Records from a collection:
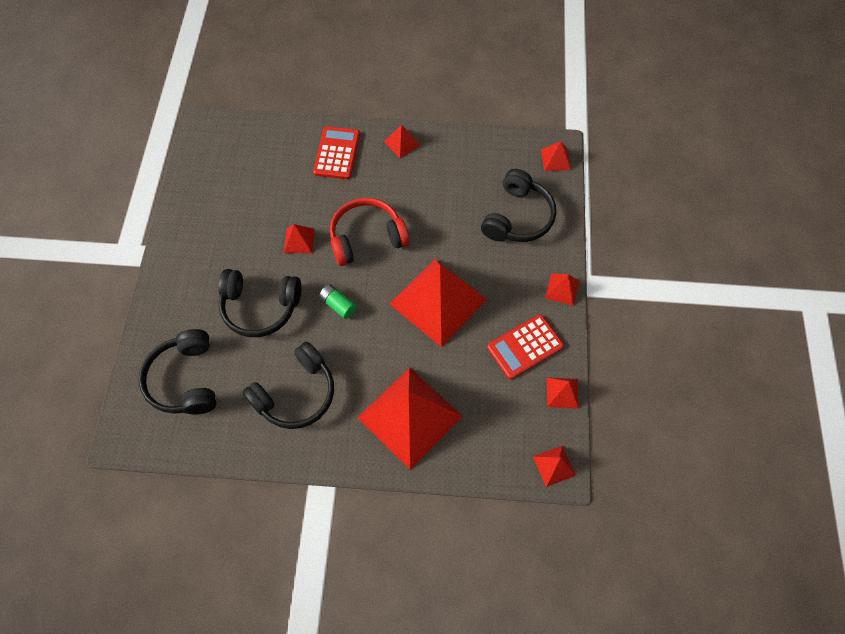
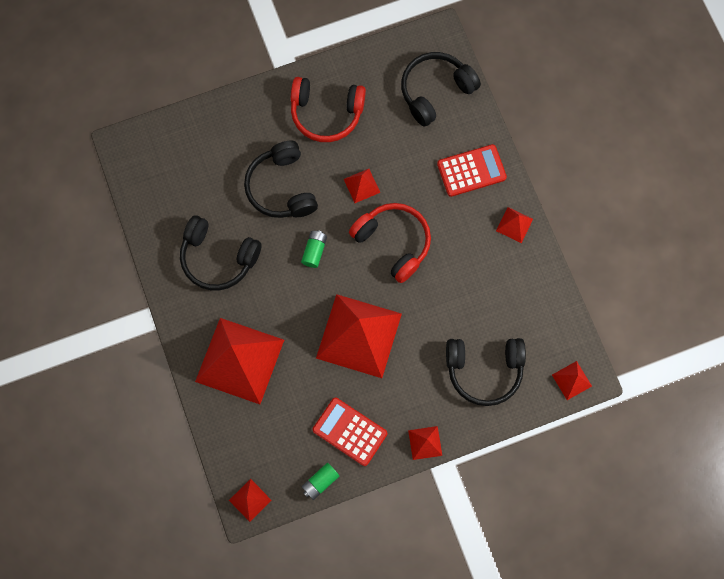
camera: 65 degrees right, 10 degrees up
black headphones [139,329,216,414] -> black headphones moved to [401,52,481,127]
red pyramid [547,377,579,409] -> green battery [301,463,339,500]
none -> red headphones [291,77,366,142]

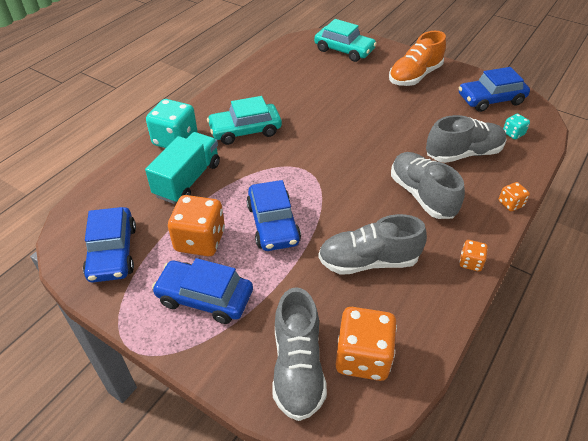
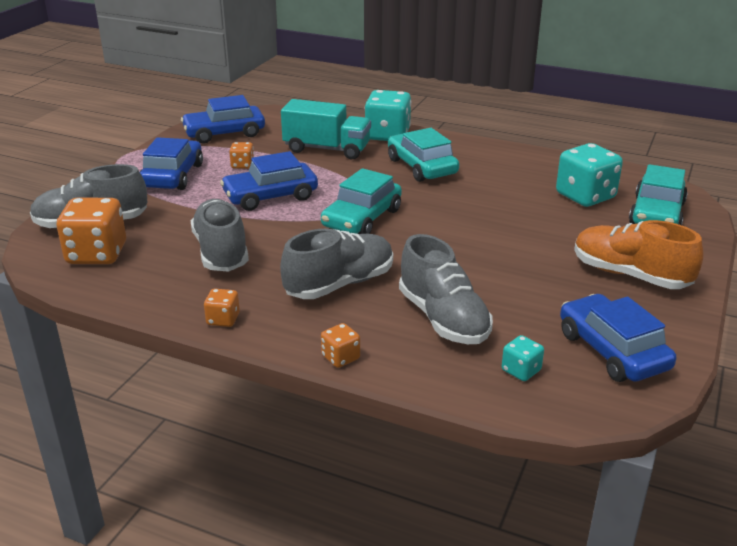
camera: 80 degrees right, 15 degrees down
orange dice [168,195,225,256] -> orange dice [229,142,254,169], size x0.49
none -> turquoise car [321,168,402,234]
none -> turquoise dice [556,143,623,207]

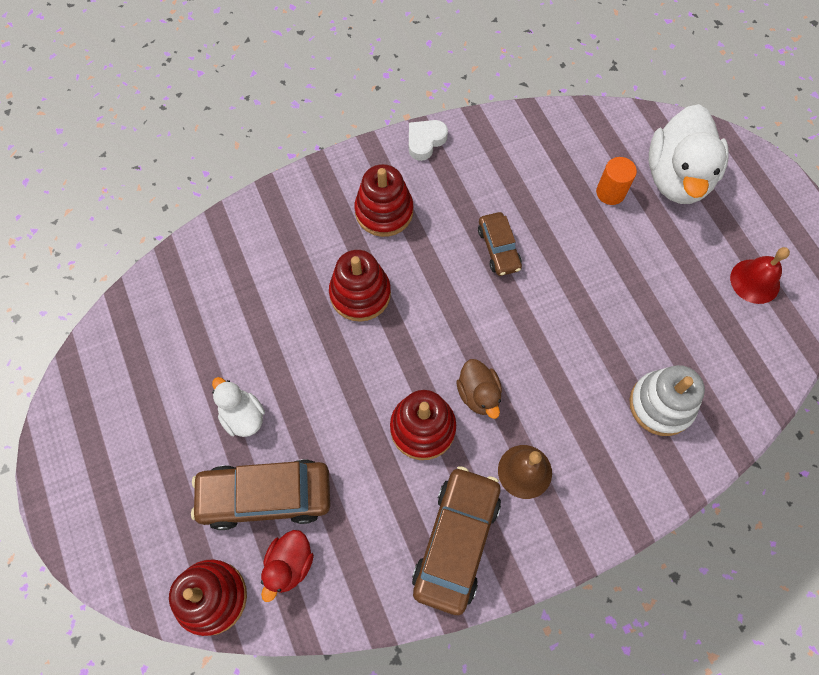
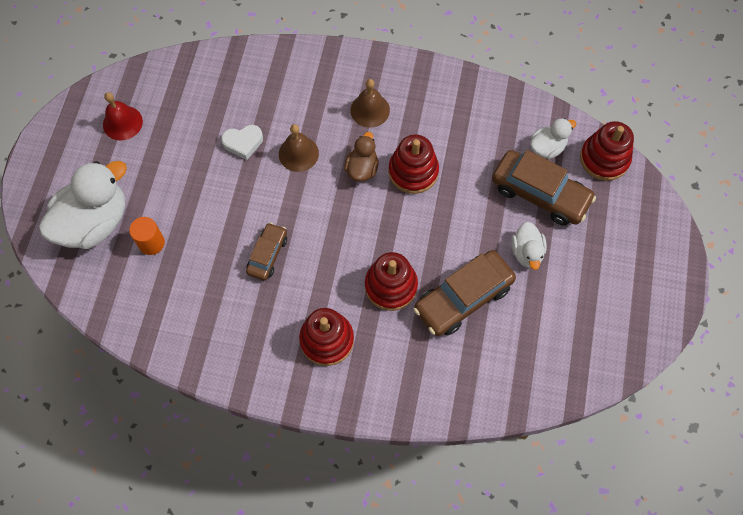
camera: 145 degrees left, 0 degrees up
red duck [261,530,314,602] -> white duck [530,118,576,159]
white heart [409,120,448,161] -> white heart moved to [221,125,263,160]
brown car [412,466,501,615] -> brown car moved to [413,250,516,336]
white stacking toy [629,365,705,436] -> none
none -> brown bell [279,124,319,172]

__Work to be completed__
The records above need retyping in full. Omit the pictures, and change nothing else.

__Expected answer__
camera: 65 degrees right, 10 degrees up
black headphones [139,329,216,414] -> black headphones moved to [401,52,481,127]
red pyramid [547,377,579,409] -> green battery [301,463,339,500]
none -> red headphones [291,77,366,142]

camera: 80 degrees right, 15 degrees down
orange dice [168,195,225,256] -> orange dice [229,142,254,169], size x0.49
none -> turquoise car [321,168,402,234]
none -> turquoise dice [556,143,623,207]

camera: 145 degrees left, 0 degrees up
red duck [261,530,314,602] -> white duck [530,118,576,159]
white heart [409,120,448,161] -> white heart moved to [221,125,263,160]
brown car [412,466,501,615] -> brown car moved to [413,250,516,336]
white stacking toy [629,365,705,436] -> none
none -> brown bell [279,124,319,172]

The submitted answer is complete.